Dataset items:

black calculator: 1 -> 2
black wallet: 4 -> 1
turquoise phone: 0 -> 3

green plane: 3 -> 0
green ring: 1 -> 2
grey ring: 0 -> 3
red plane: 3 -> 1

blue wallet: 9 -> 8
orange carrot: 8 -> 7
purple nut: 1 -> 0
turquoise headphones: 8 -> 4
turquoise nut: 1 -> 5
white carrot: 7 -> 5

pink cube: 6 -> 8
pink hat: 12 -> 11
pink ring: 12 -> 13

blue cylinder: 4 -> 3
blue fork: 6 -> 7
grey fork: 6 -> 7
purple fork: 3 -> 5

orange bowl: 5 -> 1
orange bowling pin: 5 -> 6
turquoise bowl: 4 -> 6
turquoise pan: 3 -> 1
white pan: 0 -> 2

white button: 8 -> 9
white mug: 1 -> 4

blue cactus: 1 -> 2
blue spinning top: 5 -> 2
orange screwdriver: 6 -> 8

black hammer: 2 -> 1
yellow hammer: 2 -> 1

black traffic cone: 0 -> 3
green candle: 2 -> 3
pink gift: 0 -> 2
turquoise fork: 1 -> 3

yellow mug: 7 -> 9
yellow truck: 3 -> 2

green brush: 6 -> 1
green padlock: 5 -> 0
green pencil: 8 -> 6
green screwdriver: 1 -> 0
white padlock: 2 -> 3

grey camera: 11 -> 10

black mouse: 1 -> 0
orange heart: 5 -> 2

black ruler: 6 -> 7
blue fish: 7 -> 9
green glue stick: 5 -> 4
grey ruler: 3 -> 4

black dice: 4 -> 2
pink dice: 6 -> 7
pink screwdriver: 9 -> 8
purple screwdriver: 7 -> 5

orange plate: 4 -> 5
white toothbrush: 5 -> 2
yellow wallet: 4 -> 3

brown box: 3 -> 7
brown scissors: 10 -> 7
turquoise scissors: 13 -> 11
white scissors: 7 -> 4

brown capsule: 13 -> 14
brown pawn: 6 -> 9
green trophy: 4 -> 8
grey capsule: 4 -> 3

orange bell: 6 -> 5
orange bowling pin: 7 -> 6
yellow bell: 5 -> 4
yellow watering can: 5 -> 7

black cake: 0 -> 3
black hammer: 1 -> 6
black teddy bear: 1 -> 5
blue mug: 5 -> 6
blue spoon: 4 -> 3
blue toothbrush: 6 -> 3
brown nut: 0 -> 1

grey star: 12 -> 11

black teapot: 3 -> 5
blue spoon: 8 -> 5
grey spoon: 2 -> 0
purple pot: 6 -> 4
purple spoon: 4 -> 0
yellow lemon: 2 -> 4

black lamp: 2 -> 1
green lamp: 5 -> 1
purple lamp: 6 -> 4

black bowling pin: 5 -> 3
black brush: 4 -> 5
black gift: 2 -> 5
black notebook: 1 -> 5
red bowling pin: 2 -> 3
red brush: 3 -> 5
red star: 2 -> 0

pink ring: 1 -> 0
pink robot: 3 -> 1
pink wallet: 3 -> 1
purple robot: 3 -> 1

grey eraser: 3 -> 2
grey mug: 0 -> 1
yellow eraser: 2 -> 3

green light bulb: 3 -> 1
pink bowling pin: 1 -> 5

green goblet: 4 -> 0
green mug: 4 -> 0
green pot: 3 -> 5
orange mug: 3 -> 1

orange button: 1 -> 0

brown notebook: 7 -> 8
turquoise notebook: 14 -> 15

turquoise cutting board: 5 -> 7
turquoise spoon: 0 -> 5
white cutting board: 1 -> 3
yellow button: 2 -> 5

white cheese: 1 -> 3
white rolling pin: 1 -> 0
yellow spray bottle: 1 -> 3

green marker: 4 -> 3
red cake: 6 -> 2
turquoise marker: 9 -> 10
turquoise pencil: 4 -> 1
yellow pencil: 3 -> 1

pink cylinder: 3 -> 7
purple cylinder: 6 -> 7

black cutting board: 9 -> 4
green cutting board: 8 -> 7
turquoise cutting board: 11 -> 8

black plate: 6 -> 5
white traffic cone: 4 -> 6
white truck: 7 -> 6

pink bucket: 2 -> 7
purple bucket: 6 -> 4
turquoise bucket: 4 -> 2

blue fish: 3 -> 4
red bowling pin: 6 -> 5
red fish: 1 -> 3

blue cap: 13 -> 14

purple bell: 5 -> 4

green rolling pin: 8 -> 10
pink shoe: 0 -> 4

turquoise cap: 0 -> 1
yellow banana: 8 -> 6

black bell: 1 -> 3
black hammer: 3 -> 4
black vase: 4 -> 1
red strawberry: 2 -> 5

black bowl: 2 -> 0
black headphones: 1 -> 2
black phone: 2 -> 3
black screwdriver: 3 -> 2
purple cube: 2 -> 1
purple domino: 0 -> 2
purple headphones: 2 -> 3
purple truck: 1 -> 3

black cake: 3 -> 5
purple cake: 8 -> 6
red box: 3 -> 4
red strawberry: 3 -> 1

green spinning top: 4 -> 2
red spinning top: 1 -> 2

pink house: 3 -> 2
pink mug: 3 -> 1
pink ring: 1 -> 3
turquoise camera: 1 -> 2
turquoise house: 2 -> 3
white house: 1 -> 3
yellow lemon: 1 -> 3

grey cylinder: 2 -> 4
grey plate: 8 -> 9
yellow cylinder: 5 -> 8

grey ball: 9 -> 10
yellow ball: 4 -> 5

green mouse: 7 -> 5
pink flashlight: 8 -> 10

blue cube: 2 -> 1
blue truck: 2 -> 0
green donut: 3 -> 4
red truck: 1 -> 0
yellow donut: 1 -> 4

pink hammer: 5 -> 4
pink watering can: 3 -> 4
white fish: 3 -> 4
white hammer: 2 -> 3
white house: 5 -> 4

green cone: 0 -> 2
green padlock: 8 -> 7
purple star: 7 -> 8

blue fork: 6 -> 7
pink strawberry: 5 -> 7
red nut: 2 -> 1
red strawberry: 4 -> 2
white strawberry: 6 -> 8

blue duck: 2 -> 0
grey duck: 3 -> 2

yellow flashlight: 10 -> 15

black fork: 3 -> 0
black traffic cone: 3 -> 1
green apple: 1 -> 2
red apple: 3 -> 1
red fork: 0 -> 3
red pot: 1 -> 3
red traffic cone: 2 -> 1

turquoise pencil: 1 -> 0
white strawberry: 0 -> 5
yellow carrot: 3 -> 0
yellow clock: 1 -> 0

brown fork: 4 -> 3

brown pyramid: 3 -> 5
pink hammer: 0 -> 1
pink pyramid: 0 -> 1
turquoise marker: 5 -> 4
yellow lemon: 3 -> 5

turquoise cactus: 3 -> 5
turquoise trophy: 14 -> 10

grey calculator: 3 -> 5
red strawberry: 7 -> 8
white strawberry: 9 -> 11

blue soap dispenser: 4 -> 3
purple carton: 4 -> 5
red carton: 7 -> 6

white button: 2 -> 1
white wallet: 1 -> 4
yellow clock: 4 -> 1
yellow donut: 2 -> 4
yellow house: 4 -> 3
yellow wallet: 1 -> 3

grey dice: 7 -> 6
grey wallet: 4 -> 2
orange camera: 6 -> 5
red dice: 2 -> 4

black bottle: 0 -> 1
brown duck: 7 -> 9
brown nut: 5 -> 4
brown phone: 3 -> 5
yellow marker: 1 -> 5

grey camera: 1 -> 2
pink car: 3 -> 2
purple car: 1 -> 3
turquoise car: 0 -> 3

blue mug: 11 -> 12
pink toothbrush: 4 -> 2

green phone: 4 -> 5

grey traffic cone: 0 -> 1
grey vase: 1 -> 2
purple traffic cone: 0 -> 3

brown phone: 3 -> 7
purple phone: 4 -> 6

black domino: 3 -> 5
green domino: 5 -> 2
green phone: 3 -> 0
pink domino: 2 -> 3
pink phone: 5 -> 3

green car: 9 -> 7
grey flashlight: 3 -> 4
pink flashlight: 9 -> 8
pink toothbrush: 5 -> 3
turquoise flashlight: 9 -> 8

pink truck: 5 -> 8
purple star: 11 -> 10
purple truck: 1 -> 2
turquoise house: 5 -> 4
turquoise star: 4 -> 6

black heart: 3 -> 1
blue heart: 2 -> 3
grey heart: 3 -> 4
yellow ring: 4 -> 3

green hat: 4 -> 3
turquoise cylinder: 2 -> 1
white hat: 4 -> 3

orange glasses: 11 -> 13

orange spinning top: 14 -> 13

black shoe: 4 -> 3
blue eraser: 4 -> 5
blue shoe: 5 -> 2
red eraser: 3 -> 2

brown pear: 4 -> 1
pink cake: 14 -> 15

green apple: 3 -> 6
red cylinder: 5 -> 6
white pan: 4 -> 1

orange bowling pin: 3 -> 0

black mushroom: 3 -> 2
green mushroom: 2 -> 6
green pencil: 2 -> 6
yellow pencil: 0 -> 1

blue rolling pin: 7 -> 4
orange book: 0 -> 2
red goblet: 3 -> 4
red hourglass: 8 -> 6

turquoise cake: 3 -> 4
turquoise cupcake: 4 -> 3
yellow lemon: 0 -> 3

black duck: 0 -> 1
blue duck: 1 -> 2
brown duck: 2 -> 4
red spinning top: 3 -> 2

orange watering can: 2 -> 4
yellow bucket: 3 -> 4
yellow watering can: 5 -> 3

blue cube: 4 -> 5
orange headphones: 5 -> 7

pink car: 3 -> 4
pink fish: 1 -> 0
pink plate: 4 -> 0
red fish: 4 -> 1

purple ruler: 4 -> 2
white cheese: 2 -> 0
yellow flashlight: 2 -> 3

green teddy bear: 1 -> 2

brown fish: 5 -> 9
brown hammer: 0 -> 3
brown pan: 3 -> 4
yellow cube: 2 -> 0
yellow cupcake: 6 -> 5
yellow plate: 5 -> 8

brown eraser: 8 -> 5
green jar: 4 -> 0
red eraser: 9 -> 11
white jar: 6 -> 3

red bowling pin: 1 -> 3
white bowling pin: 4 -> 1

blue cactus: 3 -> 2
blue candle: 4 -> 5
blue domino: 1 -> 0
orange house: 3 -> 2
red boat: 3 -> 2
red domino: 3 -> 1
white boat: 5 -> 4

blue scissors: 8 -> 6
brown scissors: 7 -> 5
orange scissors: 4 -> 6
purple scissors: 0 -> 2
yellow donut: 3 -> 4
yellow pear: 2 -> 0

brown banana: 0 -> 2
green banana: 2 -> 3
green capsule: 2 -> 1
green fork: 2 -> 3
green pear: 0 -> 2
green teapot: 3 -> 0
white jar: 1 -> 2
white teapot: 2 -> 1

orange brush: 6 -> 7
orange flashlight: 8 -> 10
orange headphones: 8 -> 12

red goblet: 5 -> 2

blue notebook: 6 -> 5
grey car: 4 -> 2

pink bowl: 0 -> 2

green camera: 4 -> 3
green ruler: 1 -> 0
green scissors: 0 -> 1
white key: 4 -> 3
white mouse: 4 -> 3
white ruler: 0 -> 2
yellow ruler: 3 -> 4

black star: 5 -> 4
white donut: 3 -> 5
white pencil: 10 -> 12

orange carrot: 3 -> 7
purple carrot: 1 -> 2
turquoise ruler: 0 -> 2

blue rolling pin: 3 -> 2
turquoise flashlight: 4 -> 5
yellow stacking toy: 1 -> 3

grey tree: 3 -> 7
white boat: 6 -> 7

## The problem
Above are the records; copy exactly the lines from the line with "yellow spray bottle: 1 -> 3" through the line with "black bell: 1 -> 3", both included.

## The answer
yellow spray bottle: 1 -> 3

green marker: 4 -> 3
red cake: 6 -> 2
turquoise marker: 9 -> 10
turquoise pencil: 4 -> 1
yellow pencil: 3 -> 1

pink cylinder: 3 -> 7
purple cylinder: 6 -> 7

black cutting board: 9 -> 4
green cutting board: 8 -> 7
turquoise cutting board: 11 -> 8

black plate: 6 -> 5
white traffic cone: 4 -> 6
white truck: 7 -> 6

pink bucket: 2 -> 7
purple bucket: 6 -> 4
turquoise bucket: 4 -> 2

blue fish: 3 -> 4
red bowling pin: 6 -> 5
red fish: 1 -> 3

blue cap: 13 -> 14

purple bell: 5 -> 4

green rolling pin: 8 -> 10
pink shoe: 0 -> 4

turquoise cap: 0 -> 1
yellow banana: 8 -> 6

black bell: 1 -> 3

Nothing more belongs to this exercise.